-- Start of Data section --

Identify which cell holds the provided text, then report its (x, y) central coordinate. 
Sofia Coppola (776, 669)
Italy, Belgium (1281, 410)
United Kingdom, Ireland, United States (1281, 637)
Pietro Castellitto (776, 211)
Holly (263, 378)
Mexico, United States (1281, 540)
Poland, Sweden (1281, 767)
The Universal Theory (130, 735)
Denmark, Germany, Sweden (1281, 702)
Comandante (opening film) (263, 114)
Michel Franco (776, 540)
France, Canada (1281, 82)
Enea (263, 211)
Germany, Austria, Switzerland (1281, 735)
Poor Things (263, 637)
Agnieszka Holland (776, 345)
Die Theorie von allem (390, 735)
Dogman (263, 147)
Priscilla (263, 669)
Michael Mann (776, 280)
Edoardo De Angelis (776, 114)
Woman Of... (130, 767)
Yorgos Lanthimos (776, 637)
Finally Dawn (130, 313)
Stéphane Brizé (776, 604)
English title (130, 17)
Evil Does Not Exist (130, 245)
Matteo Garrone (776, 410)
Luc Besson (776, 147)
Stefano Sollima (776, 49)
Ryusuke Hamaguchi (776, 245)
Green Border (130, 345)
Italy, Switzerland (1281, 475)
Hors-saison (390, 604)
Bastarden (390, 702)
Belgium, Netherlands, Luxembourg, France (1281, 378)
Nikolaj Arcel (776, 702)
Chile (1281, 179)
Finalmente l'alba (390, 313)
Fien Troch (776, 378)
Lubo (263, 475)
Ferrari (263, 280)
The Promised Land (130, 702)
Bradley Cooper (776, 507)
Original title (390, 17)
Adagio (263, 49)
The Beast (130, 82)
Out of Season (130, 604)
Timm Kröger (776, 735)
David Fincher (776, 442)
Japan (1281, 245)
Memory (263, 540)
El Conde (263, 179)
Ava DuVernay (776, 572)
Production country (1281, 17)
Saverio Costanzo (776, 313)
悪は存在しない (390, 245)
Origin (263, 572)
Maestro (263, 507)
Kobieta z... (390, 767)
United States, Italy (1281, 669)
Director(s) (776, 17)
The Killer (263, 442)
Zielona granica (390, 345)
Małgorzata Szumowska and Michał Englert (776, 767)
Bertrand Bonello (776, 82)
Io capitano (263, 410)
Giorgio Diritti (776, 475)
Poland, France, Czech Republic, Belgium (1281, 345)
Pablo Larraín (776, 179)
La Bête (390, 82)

-- End of Data section --
-- Start of Data section --

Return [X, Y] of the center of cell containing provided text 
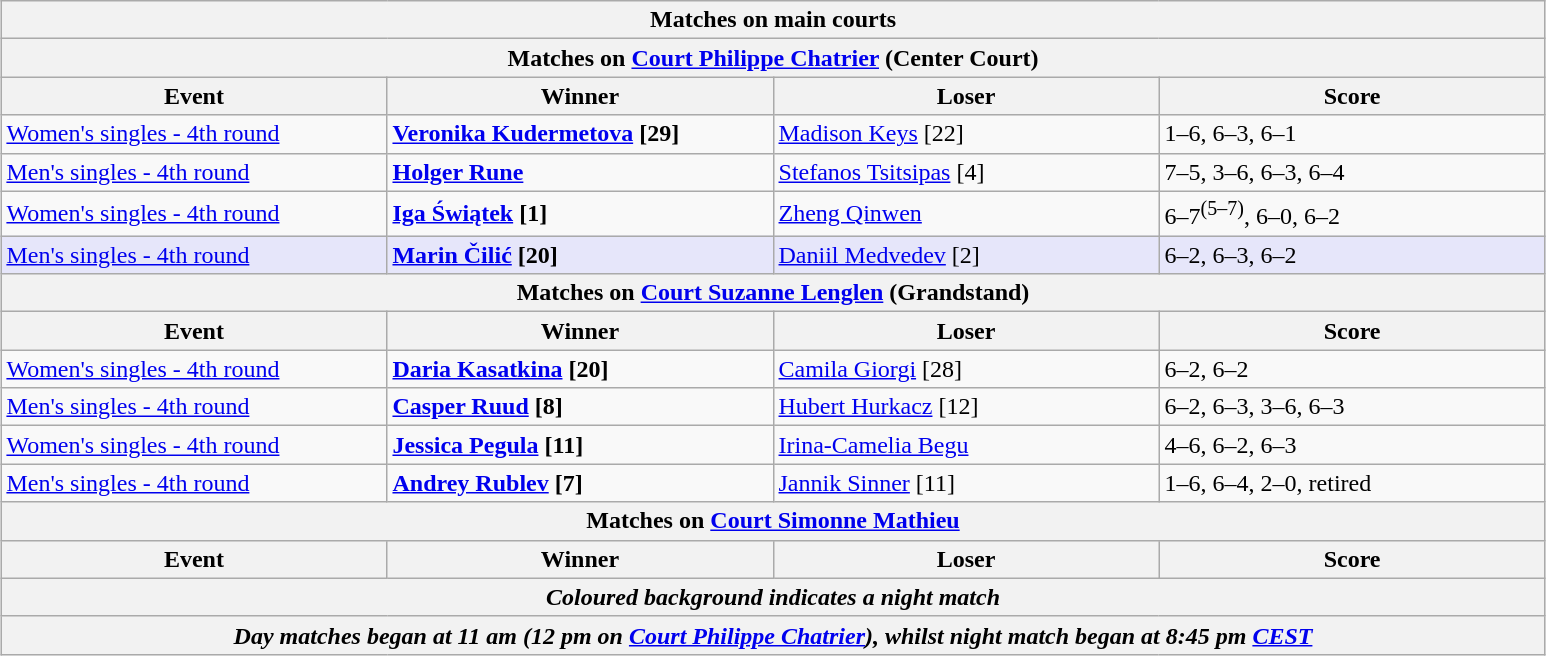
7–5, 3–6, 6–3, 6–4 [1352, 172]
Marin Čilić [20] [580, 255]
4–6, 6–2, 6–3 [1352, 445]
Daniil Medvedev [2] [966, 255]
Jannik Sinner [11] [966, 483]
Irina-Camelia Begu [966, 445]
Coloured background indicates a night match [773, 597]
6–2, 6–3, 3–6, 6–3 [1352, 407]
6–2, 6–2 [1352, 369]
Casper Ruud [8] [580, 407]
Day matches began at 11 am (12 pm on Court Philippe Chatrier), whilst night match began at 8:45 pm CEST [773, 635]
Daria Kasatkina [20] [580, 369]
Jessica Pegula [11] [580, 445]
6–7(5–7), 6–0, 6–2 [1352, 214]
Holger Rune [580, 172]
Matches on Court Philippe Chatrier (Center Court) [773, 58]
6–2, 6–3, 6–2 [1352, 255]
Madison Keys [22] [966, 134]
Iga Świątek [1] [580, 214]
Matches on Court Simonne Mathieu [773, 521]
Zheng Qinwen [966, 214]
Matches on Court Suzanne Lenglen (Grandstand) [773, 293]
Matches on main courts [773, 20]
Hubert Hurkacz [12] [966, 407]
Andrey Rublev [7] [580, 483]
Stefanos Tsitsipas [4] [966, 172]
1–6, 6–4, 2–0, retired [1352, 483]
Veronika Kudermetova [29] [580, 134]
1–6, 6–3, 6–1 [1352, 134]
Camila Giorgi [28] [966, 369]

-- End of Data section --
-- Start of Data section --

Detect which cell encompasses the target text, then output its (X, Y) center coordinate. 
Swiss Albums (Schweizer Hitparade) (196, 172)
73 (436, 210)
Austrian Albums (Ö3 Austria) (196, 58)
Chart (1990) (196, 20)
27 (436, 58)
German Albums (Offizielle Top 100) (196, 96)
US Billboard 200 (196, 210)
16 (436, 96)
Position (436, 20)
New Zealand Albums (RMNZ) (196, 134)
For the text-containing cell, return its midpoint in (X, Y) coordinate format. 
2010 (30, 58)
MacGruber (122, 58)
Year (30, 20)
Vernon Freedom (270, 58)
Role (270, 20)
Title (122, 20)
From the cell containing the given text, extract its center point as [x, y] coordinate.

-- End of Data section --

§ **What this task involves**
Change "United States" to "USA" in the rows from the line with "Identify which cell" up to and including the line with "Finally Dawn (130, 313)". Give only those lines back, with everything else left as it is.

§ **Response for this exercise**
Identify which cell holds the provided text, then report its (x, y) central coordinate. 
Sofia Coppola (776, 669)
Italy, Belgium (1281, 410)
United Kingdom, Ireland, USA (1281, 637)
Pietro Castellitto (776, 211)
Holly (263, 378)
Mexico, USA (1281, 540)
Poland, Sweden (1281, 767)
The Universal Theory (130, 735)
Denmark, Germany, Sweden (1281, 702)
Comandante (opening film) (263, 114)
Michel Franco (776, 540)
France, Canada (1281, 82)
Enea (263, 211)
Germany, Austria, Switzerland (1281, 735)
Poor Things (263, 637)
Agnieszka Holland (776, 345)
Die Theorie von allem (390, 735)
Dogman (263, 147)
Priscilla (263, 669)
Michael Mann (776, 280)
Edoardo De Angelis (776, 114)
Woman Of... (130, 767)
Yorgos Lanthimos (776, 637)
Finally Dawn (130, 313)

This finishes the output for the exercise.